- **DATASET**:
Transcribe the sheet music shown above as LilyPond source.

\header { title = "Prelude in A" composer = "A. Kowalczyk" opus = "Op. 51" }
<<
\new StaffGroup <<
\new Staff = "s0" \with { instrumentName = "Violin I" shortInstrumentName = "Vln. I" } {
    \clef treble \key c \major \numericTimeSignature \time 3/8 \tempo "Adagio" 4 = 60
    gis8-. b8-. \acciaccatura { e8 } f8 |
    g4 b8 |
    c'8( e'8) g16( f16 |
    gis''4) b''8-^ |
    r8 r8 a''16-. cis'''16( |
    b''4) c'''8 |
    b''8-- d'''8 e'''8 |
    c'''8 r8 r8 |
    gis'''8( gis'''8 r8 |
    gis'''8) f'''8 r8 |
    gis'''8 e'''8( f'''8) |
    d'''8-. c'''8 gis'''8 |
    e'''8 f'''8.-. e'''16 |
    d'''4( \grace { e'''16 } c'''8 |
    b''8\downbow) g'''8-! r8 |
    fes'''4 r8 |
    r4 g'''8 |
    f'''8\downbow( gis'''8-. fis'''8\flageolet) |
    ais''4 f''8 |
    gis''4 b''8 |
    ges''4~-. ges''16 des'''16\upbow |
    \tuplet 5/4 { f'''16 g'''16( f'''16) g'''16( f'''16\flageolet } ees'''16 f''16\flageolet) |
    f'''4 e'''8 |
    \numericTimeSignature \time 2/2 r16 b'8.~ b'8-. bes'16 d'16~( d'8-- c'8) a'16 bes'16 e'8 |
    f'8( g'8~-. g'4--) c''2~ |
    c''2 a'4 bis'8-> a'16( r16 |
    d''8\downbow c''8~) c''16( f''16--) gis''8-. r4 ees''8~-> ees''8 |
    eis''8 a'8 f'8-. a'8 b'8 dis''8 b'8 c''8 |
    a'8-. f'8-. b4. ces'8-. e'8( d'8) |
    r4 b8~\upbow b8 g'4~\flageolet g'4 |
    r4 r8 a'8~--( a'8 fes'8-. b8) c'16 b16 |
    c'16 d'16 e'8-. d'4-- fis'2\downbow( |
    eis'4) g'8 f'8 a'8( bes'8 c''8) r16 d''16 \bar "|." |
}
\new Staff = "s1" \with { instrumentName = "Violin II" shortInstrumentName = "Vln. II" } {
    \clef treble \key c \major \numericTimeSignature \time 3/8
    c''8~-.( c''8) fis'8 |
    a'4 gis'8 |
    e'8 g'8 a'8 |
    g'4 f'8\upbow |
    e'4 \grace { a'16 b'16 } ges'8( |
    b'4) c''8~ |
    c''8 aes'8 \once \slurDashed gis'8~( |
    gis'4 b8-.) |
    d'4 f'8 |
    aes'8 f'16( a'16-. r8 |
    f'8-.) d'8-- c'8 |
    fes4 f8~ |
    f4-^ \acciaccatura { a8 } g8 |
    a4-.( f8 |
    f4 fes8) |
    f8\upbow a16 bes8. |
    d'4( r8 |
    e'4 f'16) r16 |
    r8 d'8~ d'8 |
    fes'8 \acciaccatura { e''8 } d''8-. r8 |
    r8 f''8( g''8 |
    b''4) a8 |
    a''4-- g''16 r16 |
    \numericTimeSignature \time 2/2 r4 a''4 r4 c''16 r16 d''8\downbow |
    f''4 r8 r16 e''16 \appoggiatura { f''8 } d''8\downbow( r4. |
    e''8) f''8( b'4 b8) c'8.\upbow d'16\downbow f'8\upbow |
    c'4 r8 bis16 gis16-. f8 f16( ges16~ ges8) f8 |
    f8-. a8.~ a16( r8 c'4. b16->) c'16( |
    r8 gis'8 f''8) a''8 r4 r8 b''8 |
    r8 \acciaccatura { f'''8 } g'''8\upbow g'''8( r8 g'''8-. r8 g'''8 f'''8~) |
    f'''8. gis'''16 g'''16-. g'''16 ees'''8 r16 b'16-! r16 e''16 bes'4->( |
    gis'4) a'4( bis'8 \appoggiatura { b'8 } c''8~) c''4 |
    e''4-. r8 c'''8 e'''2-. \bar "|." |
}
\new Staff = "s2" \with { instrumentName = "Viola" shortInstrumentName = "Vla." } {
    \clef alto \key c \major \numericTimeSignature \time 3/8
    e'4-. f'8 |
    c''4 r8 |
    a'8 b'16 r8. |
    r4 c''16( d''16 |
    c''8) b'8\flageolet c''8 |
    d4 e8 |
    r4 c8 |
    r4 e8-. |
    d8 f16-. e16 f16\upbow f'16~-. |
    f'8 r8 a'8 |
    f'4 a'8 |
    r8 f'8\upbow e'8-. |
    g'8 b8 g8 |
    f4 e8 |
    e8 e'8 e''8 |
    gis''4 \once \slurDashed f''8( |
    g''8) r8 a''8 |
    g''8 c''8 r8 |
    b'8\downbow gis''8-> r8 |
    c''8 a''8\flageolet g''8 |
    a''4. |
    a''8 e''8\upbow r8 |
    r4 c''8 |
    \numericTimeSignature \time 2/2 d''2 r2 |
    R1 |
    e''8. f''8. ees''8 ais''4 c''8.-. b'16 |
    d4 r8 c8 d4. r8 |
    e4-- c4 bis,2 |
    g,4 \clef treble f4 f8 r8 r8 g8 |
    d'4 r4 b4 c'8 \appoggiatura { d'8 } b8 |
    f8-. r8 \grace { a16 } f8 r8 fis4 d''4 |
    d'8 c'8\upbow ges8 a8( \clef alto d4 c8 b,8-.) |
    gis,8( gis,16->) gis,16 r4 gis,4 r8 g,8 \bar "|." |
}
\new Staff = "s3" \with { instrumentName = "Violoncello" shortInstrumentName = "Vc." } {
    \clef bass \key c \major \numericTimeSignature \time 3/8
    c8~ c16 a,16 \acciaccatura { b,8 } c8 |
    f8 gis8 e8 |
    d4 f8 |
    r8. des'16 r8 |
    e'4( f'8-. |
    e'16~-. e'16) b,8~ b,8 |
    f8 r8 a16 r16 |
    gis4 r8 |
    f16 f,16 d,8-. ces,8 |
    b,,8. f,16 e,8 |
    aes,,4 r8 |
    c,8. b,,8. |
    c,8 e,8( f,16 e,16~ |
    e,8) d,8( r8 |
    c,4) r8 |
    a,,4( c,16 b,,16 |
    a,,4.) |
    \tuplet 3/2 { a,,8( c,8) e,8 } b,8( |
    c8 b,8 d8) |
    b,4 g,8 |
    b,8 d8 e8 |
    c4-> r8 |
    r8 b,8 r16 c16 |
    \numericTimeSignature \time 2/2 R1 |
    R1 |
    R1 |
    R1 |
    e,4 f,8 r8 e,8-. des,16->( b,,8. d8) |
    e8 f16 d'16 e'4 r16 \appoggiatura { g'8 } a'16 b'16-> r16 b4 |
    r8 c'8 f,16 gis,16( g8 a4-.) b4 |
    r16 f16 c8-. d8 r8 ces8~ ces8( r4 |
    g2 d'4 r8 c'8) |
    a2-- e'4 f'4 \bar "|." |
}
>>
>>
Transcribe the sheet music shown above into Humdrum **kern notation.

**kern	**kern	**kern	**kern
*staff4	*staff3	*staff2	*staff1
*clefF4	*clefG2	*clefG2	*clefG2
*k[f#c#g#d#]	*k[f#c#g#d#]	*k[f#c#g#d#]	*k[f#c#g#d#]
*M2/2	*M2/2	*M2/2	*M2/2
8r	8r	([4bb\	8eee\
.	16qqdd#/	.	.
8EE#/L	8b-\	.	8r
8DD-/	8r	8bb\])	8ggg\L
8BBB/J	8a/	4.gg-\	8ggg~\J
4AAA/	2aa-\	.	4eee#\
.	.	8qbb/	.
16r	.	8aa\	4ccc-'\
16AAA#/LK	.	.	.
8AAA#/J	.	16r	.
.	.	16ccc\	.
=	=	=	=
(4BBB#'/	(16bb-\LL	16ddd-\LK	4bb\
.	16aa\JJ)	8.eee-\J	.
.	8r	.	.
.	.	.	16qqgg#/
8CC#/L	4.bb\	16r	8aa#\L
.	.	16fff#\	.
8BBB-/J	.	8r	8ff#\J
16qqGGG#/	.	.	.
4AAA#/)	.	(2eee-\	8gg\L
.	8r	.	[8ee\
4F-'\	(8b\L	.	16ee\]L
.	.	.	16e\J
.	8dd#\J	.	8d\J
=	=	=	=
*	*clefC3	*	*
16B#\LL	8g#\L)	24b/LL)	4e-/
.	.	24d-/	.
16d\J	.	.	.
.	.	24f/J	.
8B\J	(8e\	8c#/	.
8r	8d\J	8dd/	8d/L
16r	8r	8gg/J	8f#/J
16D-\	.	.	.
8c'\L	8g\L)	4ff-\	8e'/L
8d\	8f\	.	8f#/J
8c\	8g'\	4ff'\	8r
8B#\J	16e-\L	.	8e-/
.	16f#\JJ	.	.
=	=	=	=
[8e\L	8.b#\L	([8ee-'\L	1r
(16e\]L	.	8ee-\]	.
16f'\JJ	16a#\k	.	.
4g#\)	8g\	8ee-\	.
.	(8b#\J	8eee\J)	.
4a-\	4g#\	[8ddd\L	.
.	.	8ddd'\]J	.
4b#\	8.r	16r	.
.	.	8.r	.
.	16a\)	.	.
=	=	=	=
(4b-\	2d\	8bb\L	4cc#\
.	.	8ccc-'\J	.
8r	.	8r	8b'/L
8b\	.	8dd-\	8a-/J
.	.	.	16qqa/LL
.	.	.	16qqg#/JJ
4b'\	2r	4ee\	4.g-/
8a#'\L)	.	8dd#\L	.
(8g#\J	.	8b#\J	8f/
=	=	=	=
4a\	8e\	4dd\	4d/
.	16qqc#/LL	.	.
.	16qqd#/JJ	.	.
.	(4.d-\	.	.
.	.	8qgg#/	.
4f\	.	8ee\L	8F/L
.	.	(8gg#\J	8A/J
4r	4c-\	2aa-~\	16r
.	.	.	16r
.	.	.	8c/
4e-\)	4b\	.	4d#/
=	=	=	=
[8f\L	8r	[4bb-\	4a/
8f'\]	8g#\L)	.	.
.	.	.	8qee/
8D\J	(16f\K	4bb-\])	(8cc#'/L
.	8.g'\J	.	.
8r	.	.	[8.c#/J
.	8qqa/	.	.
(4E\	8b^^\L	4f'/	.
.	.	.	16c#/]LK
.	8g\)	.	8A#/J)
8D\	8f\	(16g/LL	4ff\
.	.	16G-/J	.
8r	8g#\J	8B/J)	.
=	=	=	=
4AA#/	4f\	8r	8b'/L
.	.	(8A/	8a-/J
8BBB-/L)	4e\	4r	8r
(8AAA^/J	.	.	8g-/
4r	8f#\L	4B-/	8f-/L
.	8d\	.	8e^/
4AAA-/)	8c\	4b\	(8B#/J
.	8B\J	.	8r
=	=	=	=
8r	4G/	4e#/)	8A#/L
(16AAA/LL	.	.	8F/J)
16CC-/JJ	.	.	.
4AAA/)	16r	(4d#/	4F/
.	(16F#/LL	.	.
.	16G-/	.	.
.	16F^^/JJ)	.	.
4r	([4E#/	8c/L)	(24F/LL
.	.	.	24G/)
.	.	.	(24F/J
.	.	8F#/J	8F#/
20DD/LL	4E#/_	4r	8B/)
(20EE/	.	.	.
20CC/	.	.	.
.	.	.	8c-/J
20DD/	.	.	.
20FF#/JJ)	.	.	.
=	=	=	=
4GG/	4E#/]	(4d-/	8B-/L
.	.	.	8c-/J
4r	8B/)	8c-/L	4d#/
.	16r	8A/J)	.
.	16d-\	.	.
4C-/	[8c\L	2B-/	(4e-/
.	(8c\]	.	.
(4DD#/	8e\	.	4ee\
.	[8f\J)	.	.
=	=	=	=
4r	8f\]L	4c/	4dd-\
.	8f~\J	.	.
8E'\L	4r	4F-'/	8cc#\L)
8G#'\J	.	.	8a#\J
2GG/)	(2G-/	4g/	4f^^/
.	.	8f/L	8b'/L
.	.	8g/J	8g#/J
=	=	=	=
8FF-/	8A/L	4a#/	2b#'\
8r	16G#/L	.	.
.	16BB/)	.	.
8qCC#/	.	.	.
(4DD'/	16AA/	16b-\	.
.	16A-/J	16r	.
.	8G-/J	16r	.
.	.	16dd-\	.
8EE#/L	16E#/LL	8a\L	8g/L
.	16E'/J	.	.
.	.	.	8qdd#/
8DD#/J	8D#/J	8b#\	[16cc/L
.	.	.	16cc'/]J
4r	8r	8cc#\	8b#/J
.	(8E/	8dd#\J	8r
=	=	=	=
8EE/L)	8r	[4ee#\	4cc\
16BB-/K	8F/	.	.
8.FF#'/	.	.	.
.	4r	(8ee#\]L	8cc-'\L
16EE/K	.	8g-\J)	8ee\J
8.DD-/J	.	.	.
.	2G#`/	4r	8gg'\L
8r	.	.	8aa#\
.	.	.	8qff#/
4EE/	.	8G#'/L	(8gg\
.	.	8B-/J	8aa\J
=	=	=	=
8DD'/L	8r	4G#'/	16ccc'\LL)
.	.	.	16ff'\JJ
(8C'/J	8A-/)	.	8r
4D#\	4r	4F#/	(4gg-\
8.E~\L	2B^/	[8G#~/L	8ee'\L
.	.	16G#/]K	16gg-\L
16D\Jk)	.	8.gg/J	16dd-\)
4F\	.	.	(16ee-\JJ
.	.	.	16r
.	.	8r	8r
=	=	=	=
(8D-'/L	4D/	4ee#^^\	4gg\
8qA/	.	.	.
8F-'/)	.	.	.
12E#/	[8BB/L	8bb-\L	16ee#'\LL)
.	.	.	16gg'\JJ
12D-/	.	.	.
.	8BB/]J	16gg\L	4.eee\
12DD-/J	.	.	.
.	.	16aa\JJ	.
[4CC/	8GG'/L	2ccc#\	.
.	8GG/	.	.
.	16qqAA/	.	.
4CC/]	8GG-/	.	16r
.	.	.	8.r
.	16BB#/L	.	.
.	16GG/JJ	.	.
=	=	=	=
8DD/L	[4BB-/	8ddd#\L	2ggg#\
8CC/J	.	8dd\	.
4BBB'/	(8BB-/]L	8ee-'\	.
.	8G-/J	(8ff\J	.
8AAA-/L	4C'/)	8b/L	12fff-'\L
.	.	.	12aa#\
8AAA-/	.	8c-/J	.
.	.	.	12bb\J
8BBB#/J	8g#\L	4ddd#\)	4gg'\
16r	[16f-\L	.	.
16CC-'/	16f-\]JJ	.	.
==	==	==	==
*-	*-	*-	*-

- **WRITTEN REQUEST**: Count the lines in the material above that contain the string "treble", and reply with the number alone.

- **FINISHED TASK**: 3